§ **Records for the exercise**
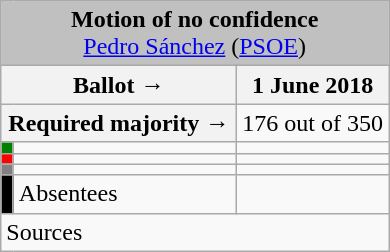
Required majority → (119, 123)
Absentees (125, 194)
1 June 2018 (313, 85)
176 out of 350 (313, 123)
Sources (195, 232)
Motion of no confidencePedro Sánchez (PSOE) (195, 34)
Ballot → (119, 85)
Provide the (x, y) coordinate of the cell's center where the given text is located.  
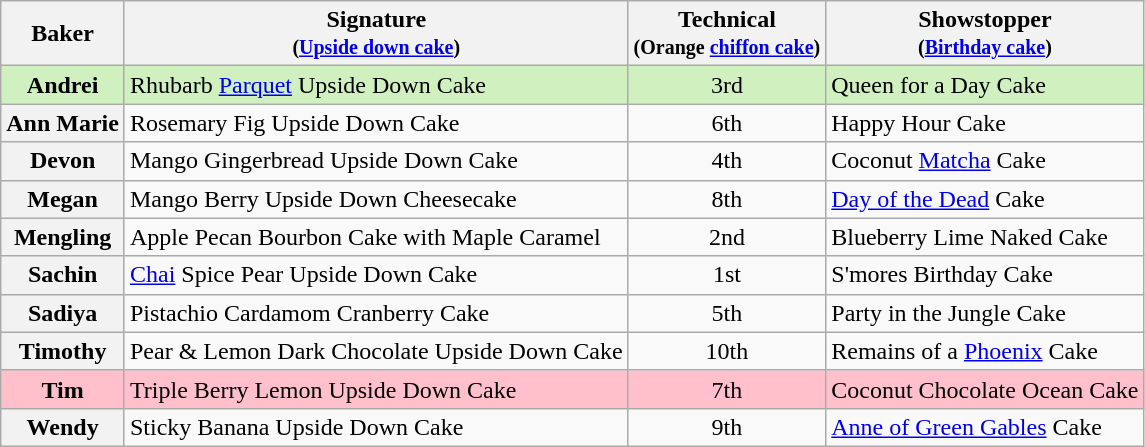
9th (727, 427)
Devon (63, 161)
Queen for a Day Cake (985, 85)
Rosemary Fig Upside Down Cake (376, 123)
Tim (63, 389)
Triple Berry Lemon Upside Down Cake (376, 389)
Ann Marie (63, 123)
1st (727, 275)
Pear & Lemon Dark Chocolate Upside Down Cake (376, 351)
Chai Spice Pear Upside Down Cake (376, 275)
5th (727, 313)
Apple Pecan Bourbon Cake with Maple Caramel (376, 237)
S'mores Birthday Cake (985, 275)
7th (727, 389)
Timothy (63, 351)
8th (727, 199)
Showstopper(Birthday cake) (985, 34)
Happy Hour Cake (985, 123)
Mango Berry Upside Down Cheesecake (376, 199)
Rhubarb Parquet Upside Down Cake (376, 85)
Andrei (63, 85)
Megan (63, 199)
Sticky Banana Upside Down Cake (376, 427)
Day of the Dead Cake (985, 199)
Mengling (63, 237)
2nd (727, 237)
Baker (63, 34)
Coconut Chocolate Ocean Cake (985, 389)
10th (727, 351)
Sadiya (63, 313)
Mango Gingerbread Upside Down Cake (376, 161)
Party in the Jungle Cake (985, 313)
Remains of a Phoenix Cake (985, 351)
6th (727, 123)
Wendy (63, 427)
Coconut Matcha Cake (985, 161)
Anne of Green Gables Cake (985, 427)
Sachin (63, 275)
4th (727, 161)
3rd (727, 85)
Blueberry Lime Naked Cake (985, 237)
Pistachio Cardamom Cranberry Cake (376, 313)
Technical(Orange chiffon cake) (727, 34)
Signature(Upside down cake) (376, 34)
Determine the [X, Y] coordinate at the center of the cell enclosing the given text.  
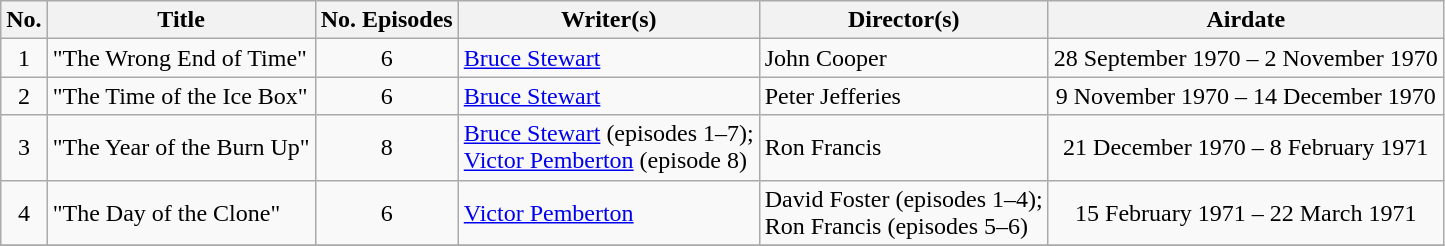
3 [24, 148]
21 December 1970 – 8 February 1971 [1246, 148]
28 September 1970 – 2 November 1970 [1246, 58]
4 [24, 212]
"The Wrong End of Time" [181, 58]
2 [24, 96]
1 [24, 58]
John Cooper [904, 58]
Director(s) [904, 20]
Airdate [1246, 20]
David Foster (episodes 1–4);Ron Francis (episodes 5–6) [904, 212]
"The Day of the Clone" [181, 212]
Bruce Stewart (episodes 1–7);Victor Pemberton (episode 8) [608, 148]
Peter Jefferies [904, 96]
15 February 1971 – 22 March 1971 [1246, 212]
No. Episodes [386, 20]
9 November 1970 – 14 December 1970 [1246, 96]
Victor Pemberton [608, 212]
8 [386, 148]
"The Year of the Burn Up" [181, 148]
Ron Francis [904, 148]
No. [24, 20]
"The Time of the Ice Box" [181, 96]
Writer(s) [608, 20]
Title [181, 20]
Find where the given text appears and provide that cell's center as [x, y] coordinate. 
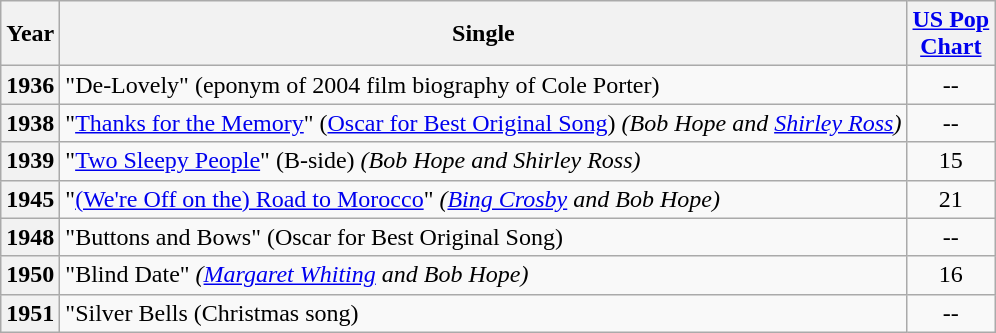
"(We're Off on the) Road to Morocco" (Bing Crosby and Bob Hope) [484, 199]
1948 [30, 237]
US PopChart [951, 34]
1938 [30, 123]
Year [30, 34]
"Thanks for the Memory" (Oscar for Best Original Song) (Bob Hope and Shirley Ross) [484, 123]
1936 [30, 85]
1951 [30, 313]
"Blind Date" (Margaret Whiting and Bob Hope) [484, 275]
1945 [30, 199]
Single [484, 34]
"Two Sleepy People" (B-side) (Bob Hope and Shirley Ross) [484, 161]
"Buttons and Bows" (Oscar for Best Original Song) [484, 237]
15 [951, 161]
"Silver Bells (Christmas song) [484, 313]
"De-Lovely" (eponym of 2004 film biography of Cole Porter) [484, 85]
1950 [30, 275]
16 [951, 275]
1939 [30, 161]
21 [951, 199]
Find where the given text appears and provide that cell's center as (X, Y) coordinate. 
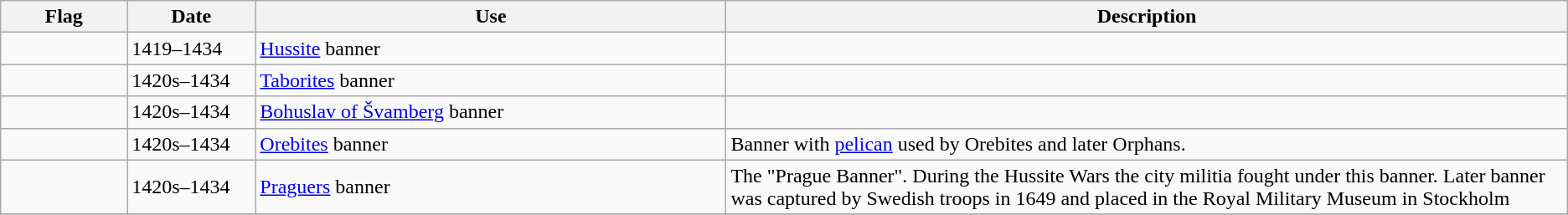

§ **The exercise**
Copy the rows above word for word, starting at the first one and ending with the line that contains "Provide the (x, y)", both included. Leave the pictures out of your copy.

§ **The reply**
Required majority → (119, 123)
Absentees (125, 194)
1 June 2018 (313, 85)
176 out of 350 (313, 123)
Sources (195, 232)
Motion of no confidencePedro Sánchez (PSOE) (195, 34)
Ballot → (119, 85)
Provide the (x, y) coordinate of the cell's center where the given text is located.  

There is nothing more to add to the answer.